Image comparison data

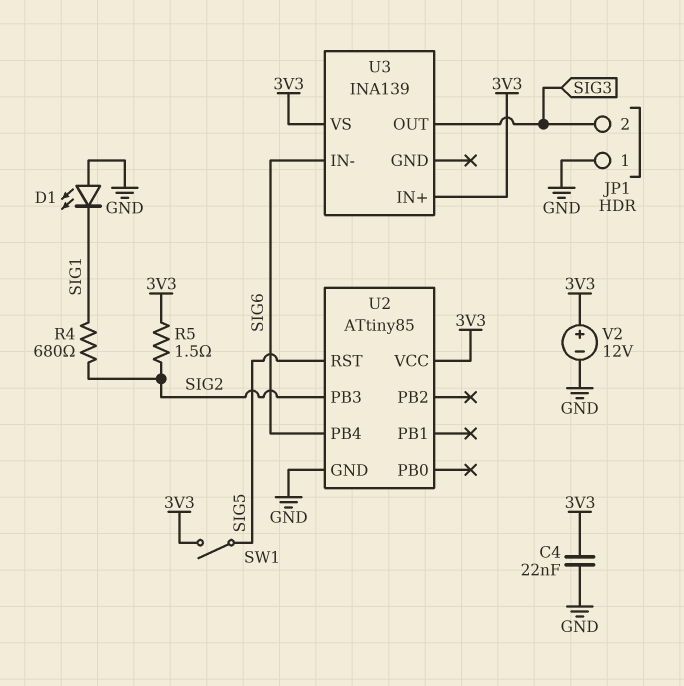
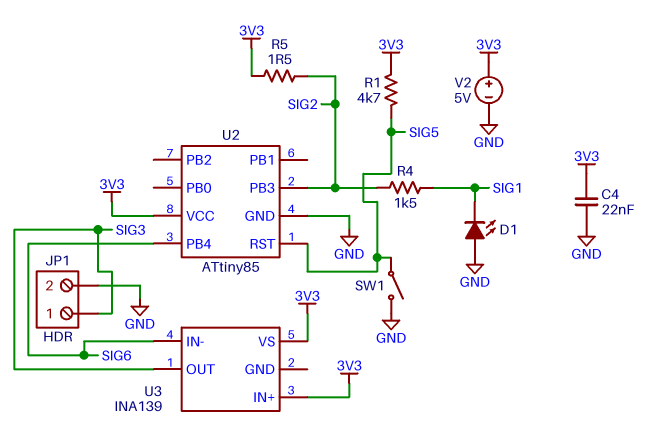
JP1 pin 1: GND -> SIG3
JP1 pin 2: SIG3 -> GND
R1: none -> 4.7k (3V3, SIG5)
R4: 680 (SIG1, SIG2) -> 1.5k (SIG1, SIG2)
SW1: switch (3V3, SIG5) -> switch (GND, SIG5)
V2: 12V (plus 3V3, minus GND) -> 5V (plus 3V3, minus GND)

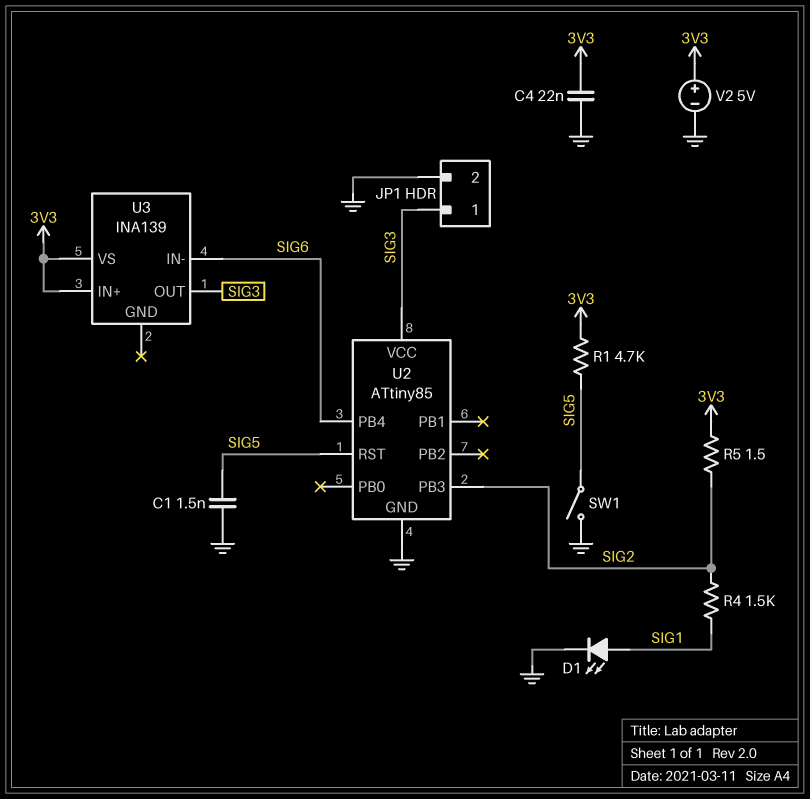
C1: none -> 1.5nF (GND, SIG5)
D1: LED (A GND, K SIG1) -> LED (A SIG1, K GND)
U2 pin VCC: 3V3 -> SIG3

* WHAT TO WORK ON
Set down every entry above without alteration, but print no images.

* SOLUTION TO THE EXERCISE
JP1 pin 1: GND -> SIG3
JP1 pin 2: SIG3 -> GND
R1: none -> 4.7k (3V3, SIG5)
R4: 680 (SIG1, SIG2) -> 1.5k (SIG1, SIG2)
SW1: switch (3V3, SIG5) -> switch (GND, SIG5)
V2: 12V (plus 3V3, minus GND) -> 5V (plus 3V3, minus GND)

C1: none -> 1.5nF (GND, SIG5)
D1: LED (A GND, K SIG1) -> LED (A SIG1, K GND)
U2 pin VCC: 3V3 -> SIG3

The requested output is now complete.